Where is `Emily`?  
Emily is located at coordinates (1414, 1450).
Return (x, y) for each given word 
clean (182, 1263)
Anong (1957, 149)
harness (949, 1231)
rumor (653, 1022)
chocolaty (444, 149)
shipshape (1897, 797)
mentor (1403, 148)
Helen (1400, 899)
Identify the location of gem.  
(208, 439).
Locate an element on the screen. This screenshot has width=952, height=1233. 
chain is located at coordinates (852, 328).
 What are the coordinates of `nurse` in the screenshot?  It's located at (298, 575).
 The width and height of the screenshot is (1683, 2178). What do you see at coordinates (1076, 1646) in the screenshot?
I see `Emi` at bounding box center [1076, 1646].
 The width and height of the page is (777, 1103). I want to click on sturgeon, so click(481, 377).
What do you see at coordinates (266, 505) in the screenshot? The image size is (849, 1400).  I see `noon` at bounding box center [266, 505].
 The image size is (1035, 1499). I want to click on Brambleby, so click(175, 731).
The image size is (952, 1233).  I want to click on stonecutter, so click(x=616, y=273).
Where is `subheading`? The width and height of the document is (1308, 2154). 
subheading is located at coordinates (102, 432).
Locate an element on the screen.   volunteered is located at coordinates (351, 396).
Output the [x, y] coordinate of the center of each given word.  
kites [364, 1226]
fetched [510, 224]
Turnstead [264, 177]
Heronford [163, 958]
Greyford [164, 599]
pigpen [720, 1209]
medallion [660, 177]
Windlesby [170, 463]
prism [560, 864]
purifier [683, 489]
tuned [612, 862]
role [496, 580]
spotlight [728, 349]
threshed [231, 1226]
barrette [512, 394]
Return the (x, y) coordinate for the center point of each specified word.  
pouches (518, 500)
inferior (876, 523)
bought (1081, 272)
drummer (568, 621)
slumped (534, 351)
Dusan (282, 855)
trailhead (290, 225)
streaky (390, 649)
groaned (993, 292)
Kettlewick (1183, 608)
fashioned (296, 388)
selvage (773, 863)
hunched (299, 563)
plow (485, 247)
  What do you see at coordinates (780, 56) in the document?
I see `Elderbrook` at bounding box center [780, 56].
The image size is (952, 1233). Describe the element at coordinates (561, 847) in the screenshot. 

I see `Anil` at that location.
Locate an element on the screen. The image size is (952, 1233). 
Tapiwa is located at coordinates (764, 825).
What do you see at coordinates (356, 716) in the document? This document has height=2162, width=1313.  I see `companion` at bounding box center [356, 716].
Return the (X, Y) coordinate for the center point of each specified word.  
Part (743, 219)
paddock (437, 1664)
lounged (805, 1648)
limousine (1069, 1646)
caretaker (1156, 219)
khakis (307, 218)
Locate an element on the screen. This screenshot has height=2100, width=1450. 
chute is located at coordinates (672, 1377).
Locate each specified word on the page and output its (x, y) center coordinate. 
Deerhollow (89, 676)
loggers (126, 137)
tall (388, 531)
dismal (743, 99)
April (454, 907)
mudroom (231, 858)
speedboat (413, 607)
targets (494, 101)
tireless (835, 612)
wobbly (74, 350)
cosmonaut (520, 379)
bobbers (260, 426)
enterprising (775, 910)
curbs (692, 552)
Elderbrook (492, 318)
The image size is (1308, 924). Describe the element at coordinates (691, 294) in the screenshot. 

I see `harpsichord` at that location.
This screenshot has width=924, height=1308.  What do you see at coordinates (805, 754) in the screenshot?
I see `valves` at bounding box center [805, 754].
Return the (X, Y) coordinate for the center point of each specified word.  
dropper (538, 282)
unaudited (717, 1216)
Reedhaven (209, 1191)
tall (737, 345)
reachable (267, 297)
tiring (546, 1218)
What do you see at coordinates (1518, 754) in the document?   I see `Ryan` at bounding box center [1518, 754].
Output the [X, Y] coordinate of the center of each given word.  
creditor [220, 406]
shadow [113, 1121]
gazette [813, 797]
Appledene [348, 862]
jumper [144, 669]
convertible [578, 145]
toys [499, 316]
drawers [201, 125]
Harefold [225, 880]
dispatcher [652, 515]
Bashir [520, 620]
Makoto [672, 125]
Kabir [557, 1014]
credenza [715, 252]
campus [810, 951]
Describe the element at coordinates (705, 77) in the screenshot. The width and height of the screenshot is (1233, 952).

===============

§ **Work instructions**:
Output the data above as a Markdown table with two columns, Row and Line, numbering each non-blank line in order and omitting blank lines.

§ **Output below**:
| Row | Line |
|---|---|
| 1 | Where is `Emily`?   |
| 2 | Emily is located at coordinates (1414, 1450). |
| 3 | Return (x, y) for each given word  |
| 4 | clean (182, 1263) |
| 5 | Anong (1957, 149) |
| 6 | harness (949, 1231) |
| 7 | rumor (653, 1022) |
| 8 | chocolaty (444, 149) |
| 9 | shipshape (1897, 797) |
| 10 | mentor (1403, 148) |
| 11 | Helen (1400, 899) |
| 12 | Identify the location of gem.   |
| 13 | (208, 439). |
| 14 | Locate an element on the screen. This screenshot has width=952, height=1233.  |
| 15 | chain is located at coordinates (852, 328). |
| 16 |  What are the coordinates of `nurse` in the screenshot?  It's located at (298, 575). |
| 17 |  The width and height of the screenshot is (1683, 2178). What do you see at coordinates (1076, 1646) in the screenshot? |
| 18 | I see `Emi` at bounding box center [1076, 1646]. |
| 19 |  The width and height of the page is (777, 1103). I want to click on sturgeon, so click(481, 377). |
| 20 | What do you see at coordinates (266, 505) in the screenshot? The image size is (849, 1400).  I see `noon` at bounding box center [266, 505]. |
| 21 |  The image size is (1035, 1499). I want to click on Brambleby, so click(175, 731). |
| 22 | The image size is (952, 1233).  I want to click on stonecutter, so click(x=616, y=273). |
| 23 | Where is `subheading`? The width and height of the document is (1308, 2154).  |
| 24 | subheading is located at coordinates (102, 432). |
| 25 | Locate an element on the screen.   volunteered is located at coordinates (351, 396). |
| 26 | Output the [x, y] coordinate of the center of each given word.   |
| 27 | kites [364, 1226] |
| 28 | fetched [510, 224] |
| 29 | Turnstead [264, 177] |
| 30 | Heronford [163, 958] |
| 31 | Greyford [164, 599] |
| 32 | pigpen [720, 1209] |
| 33 | medallion [660, 177] |
| 34 | Windlesby [170, 463] |
| 35 | prism [560, 864] |
| 36 | purifier [683, 489] |
| 37 | tuned [612, 862] |
| 38 | role [496, 580] |
| 39 | spotlight [728, 349] |
| 40 | threshed [231, 1226] |
| 41 | barrette [512, 394] |
| 42 | Return the (x, y) coordinate for the center point of each specified word.   |
| 43 | pouches (518, 500) |
| 44 | inferior (876, 523) |
| 45 | bought (1081, 272) |
| 46 | drummer (568, 621) |
| 47 | slumped (534, 351) |
| 48 | Dusan (282, 855) |
| 49 | trailhead (290, 225) |
| 50 | streaky (390, 649) |
| 51 | groaned (993, 292) |
| 52 | Kettlewick (1183, 608) |
| 53 | fashioned (296, 388) |
| 54 | selvage (773, 863) |
| 55 | hunched (299, 563) |
| 56 | plow (485, 247) |
| 57 |   What do you see at coordinates (780, 56) in the document? |
| 58 | I see `Elderbrook` at bounding box center [780, 56]. |
| 59 | The image size is (952, 1233). Describe the element at coordinates (561, 847) in the screenshot.  |
| 60 | I see `Anil` at that location. |
| 61 | Locate an element on the screen. The image size is (952, 1233).  |
| 62 | Tapiwa is located at coordinates (764, 825). |
| 63 | What do you see at coordinates (356, 716) in the document? This document has height=2162, width=1313.  I see `companion` at bounding box center [356, 716]. |
| 64 | Return the (X, Y) coordinate for the center point of each specified word.   |
| 65 | Part (743, 219) |
| 66 | paddock (437, 1664) |
| 67 | lounged (805, 1648) |
| 68 | limousine (1069, 1646) |
| 69 | caretaker (1156, 219) |
| 70 | khakis (307, 218) |
| 71 | Locate an element on the screen. This screenshot has height=2100, width=1450.  |
| 72 | chute is located at coordinates (672, 1377). |
| 73 | Locate each specified word on the page and output its (x, y) center coordinate.  |
| 74 | Deerhollow (89, 676) |
| 75 | loggers (126, 137) |
| 76 | tall (388, 531) |
| 77 | dismal (743, 99) |
| 78 | April (454, 907) |
| 79 | mudroom (231, 858) |
| 80 | speedboat (413, 607) |
| 81 | targets (494, 101) |
| 82 | tireless (835, 612) |
| 83 | wobbly (74, 350) |
| 84 | cosmonaut (520, 379) |
| 85 | bobbers (260, 426) |
| 86 | enterprising (775, 910) |
| 87 | curbs (692, 552) |
| 88 | Elderbrook (492, 318) |
| 89 | The image size is (1308, 924). Describe the element at coordinates (691, 294) in the screenshot.  |
| 90 | I see `harpsichord` at that location. |
| 91 | This screenshot has width=924, height=1308.  What do you see at coordinates (805, 754) in the screenshot? |
| 92 | I see `valves` at bounding box center [805, 754]. |
| 93 | Return the (X, Y) coordinate for the center point of each specified word.   |
| 94 | dropper (538, 282) |
| 95 | unaudited (717, 1216) |
| 96 | Reedhaven (209, 1191) |
| 97 | tall (737, 345) |
| 98 | reachable (267, 297) |
| 99 | tiring (546, 1218) |
| 100 | What do you see at coordinates (1518, 754) in the document?   I see `Ryan` at bounding box center [1518, 754]. |
| 101 | Output the [X, Y] coordinate of the center of each given word.   |
| 102 | creditor [220, 406] |
| 103 | shadow [113, 1121] |
| 104 | gazette [813, 797] |
| 105 | Appledene [348, 862] |
| 106 | jumper [144, 669] |
| 107 | convertible [578, 145] |
| 108 | toys [499, 316] |
| 109 | drawers [201, 125] |
| 110 | Harefold [225, 880] |
| 111 | dispatcher [652, 515] |
| 112 | Bashir [520, 620] |
| 113 | Makoto [672, 125] |
| 114 | Kabir [557, 1014] |
| 115 | credenza [715, 252] |
| 116 | campus [810, 951] |
| 117 | Describe the element at coordinates (705, 77) in the screenshot. The width and height of the screenshot is (1233, 952). |